Problem to work on | Report each line from the records where the string "cone" turns up.

Information shown |
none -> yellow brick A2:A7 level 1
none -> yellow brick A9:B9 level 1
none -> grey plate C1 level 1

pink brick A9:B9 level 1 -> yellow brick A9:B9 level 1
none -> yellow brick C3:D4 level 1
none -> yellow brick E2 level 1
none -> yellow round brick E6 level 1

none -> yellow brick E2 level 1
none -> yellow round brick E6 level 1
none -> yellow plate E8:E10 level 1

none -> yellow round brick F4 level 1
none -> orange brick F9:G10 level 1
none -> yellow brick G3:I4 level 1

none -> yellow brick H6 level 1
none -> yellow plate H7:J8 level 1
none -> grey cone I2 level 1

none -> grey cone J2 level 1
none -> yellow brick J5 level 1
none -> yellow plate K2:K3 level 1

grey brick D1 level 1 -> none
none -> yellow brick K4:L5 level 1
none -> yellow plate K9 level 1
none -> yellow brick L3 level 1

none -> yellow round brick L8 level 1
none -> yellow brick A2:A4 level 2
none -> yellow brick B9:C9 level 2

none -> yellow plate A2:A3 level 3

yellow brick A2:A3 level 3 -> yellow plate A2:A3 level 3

Written answer |
none -> grey cone I2 level 1
none -> grey cone J2 level 1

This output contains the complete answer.